*** Opening of DATA UNDER STUDY ***

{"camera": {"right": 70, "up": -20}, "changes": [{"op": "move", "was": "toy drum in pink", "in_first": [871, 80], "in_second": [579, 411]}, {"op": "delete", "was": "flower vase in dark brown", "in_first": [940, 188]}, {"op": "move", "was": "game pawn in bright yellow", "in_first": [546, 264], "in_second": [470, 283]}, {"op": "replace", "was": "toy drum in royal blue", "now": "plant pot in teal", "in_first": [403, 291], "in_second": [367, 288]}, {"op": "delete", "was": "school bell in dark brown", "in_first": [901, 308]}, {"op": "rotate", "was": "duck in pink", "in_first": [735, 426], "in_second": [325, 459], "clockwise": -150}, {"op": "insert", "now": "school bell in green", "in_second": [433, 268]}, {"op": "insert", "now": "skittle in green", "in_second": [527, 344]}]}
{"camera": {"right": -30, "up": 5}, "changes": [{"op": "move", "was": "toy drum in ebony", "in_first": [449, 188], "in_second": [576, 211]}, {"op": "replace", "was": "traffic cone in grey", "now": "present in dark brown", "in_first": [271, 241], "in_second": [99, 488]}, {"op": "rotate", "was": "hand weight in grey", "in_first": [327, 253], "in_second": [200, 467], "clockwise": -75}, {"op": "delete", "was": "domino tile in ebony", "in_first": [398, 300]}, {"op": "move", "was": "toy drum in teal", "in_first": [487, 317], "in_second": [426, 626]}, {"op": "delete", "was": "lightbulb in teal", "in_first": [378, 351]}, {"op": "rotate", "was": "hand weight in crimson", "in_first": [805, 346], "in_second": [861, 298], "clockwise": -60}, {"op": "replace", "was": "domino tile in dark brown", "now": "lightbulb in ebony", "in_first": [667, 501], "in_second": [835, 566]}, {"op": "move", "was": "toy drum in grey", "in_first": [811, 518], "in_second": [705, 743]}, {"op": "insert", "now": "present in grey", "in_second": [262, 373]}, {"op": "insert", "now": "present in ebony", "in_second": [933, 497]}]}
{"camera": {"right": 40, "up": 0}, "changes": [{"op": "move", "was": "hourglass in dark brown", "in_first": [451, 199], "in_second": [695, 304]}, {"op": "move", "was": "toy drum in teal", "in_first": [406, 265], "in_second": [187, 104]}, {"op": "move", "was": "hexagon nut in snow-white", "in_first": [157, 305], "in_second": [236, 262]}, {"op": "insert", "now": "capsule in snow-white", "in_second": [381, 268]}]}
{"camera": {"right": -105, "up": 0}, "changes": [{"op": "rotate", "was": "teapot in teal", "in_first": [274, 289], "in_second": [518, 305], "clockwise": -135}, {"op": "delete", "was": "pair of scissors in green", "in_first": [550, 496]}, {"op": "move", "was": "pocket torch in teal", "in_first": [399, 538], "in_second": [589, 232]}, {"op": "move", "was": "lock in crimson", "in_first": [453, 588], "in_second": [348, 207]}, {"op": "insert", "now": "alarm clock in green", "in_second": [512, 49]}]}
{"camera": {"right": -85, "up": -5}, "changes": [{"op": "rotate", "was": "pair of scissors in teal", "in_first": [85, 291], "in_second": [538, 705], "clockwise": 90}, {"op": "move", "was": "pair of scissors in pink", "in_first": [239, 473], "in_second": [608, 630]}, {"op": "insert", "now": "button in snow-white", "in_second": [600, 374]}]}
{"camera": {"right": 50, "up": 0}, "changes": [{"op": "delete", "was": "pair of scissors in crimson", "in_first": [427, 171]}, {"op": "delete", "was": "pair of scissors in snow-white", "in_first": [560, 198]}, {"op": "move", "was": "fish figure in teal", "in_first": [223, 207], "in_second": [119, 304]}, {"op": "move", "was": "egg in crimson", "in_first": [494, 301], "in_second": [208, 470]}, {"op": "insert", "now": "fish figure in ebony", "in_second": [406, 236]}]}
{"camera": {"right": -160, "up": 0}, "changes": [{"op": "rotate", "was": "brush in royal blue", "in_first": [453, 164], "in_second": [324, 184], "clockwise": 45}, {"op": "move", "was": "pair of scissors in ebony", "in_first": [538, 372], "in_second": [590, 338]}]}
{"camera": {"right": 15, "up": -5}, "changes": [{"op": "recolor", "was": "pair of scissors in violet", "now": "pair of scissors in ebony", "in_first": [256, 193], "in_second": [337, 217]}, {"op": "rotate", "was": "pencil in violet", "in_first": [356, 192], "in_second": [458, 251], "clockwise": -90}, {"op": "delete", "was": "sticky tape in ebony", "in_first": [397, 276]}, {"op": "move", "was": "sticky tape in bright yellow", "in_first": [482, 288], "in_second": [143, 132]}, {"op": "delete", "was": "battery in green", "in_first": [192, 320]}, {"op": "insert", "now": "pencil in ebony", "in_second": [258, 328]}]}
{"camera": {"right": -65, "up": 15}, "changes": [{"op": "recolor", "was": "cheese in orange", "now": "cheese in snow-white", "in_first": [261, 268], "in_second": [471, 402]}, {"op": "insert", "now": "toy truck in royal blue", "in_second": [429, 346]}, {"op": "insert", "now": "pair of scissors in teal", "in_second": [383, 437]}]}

*** Close of DATA UNDER STUDY ***

THE PROBLEM >> Print the material above once more, exactly.

SOLUTION TO THIS TASK >>
{"camera": {"right": 70, "up": -20}, "changes": [{"op": "move", "was": "toy drum in pink", "in_first": [871, 80], "in_second": [579, 411]}, {"op": "delete", "was": "flower vase in dark brown", "in_first": [940, 188]}, {"op": "move", "was": "game pawn in bright yellow", "in_first": [546, 264], "in_second": [470, 283]}, {"op": "replace", "was": "toy drum in royal blue", "now": "plant pot in teal", "in_first": [403, 291], "in_second": [367, 288]}, {"op": "delete", "was": "school bell in dark brown", "in_first": [901, 308]}, {"op": "rotate", "was": "duck in pink", "in_first": [735, 426], "in_second": [325, 459], "clockwise": -150}, {"op": "insert", "now": "school bell in green", "in_second": [433, 268]}, {"op": "insert", "now": "skittle in green", "in_second": [527, 344]}]}
{"camera": {"right": -30, "up": 5}, "changes": [{"op": "move", "was": "toy drum in ebony", "in_first": [449, 188], "in_second": [576, 211]}, {"op": "replace", "was": "traffic cone in grey", "now": "present in dark brown", "in_first": [271, 241], "in_second": [99, 488]}, {"op": "rotate", "was": "hand weight in grey", "in_first": [327, 253], "in_second": [200, 467], "clockwise": -75}, {"op": "delete", "was": "domino tile in ebony", "in_first": [398, 300]}, {"op": "move", "was": "toy drum in teal", "in_first": [487, 317], "in_second": [426, 626]}, {"op": "delete", "was": "lightbulb in teal", "in_first": [378, 351]}, {"op": "rotate", "was": "hand weight in crimson", "in_first": [805, 346], "in_second": [861, 298], "clockwise": -60}, {"op": "replace", "was": "domino tile in dark brown", "now": "lightbulb in ebony", "in_first": [667, 501], "in_second": [835, 566]}, {"op": "move", "was": "toy drum in grey", "in_first": [811, 518], "in_second": [705, 743]}, {"op": "insert", "now": "present in grey", "in_second": [262, 373]}, {"op": "insert", "now": "present in ebony", "in_second": [933, 497]}]}
{"camera": {"right": 40, "up": 0}, "changes": [{"op": "move", "was": "hourglass in dark brown", "in_first": [451, 199], "in_second": [695, 304]}, {"op": "move", "was": "toy drum in teal", "in_first": [406, 265], "in_second": [187, 104]}, {"op": "move", "was": "hexagon nut in snow-white", "in_first": [157, 305], "in_second": [236, 262]}, {"op": "insert", "now": "capsule in snow-white", "in_second": [381, 268]}]}
{"camera": {"right": -105, "up": 0}, "changes": [{"op": "rotate", "was": "teapot in teal", "in_first": [274, 289], "in_second": [518, 305], "clockwise": -135}, {"op": "delete", "was": "pair of scissors in green", "in_first": [550, 496]}, {"op": "move", "was": "pocket torch in teal", "in_first": [399, 538], "in_second": [589, 232]}, {"op": "move", "was": "lock in crimson", "in_first": [453, 588], "in_second": [348, 207]}, {"op": "insert", "now": "alarm clock in green", "in_second": [512, 49]}]}
{"camera": {"right": -85, "up": -5}, "changes": [{"op": "rotate", "was": "pair of scissors in teal", "in_first": [85, 291], "in_second": [538, 705], "clockwise": 90}, {"op": "move", "was": "pair of scissors in pink", "in_first": [239, 473], "in_second": [608, 630]}, {"op": "insert", "now": "button in snow-white", "in_second": [600, 374]}]}
{"camera": {"right": 50, "up": 0}, "changes": [{"op": "delete", "was": "pair of scissors in crimson", "in_first": [427, 171]}, {"op": "delete", "was": "pair of scissors in snow-white", "in_first": [560, 198]}, {"op": "move", "was": "fish figure in teal", "in_first": [223, 207], "in_second": [119, 304]}, {"op": "move", "was": "egg in crimson", "in_first": [494, 301], "in_second": [208, 470]}, {"op": "insert", "now": "fish figure in ebony", "in_second": [406, 236]}]}
{"camera": {"right": -160, "up": 0}, "changes": [{"op": "rotate", "was": "brush in royal blue", "in_first": [453, 164], "in_second": [324, 184], "clockwise": 45}, {"op": "move", "was": "pair of scissors in ebony", "in_first": [538, 372], "in_second": [590, 338]}]}
{"camera": {"right": 15, "up": -5}, "changes": [{"op": "recolor", "was": "pair of scissors in violet", "now": "pair of scissors in ebony", "in_first": [256, 193], "in_second": [337, 217]}, {"op": "rotate", "was": "pencil in violet", "in_first": [356, 192], "in_second": [458, 251], "clockwise": -90}, {"op": "delete", "was": "sticky tape in ebony", "in_first": [397, 276]}, {"op": "move", "was": "sticky tape in bright yellow", "in_first": [482, 288], "in_second": [143, 132]}, {"op": "delete", "was": "battery in green", "in_first": [192, 320]}, {"op": "insert", "now": "pencil in ebony", "in_second": [258, 328]}]}
{"camera": {"right": -65, "up": 15}, "changes": [{"op": "recolor", "was": "cheese in orange", "now": "cheese in snow-white", "in_first": [261, 268], "in_second": [471, 402]}, {"op": "insert", "now": "toy truck in royal blue", "in_second": [429, 346]}, {"op": "insert", "now": "pair of scissors in teal", "in_second": [383, 437]}]}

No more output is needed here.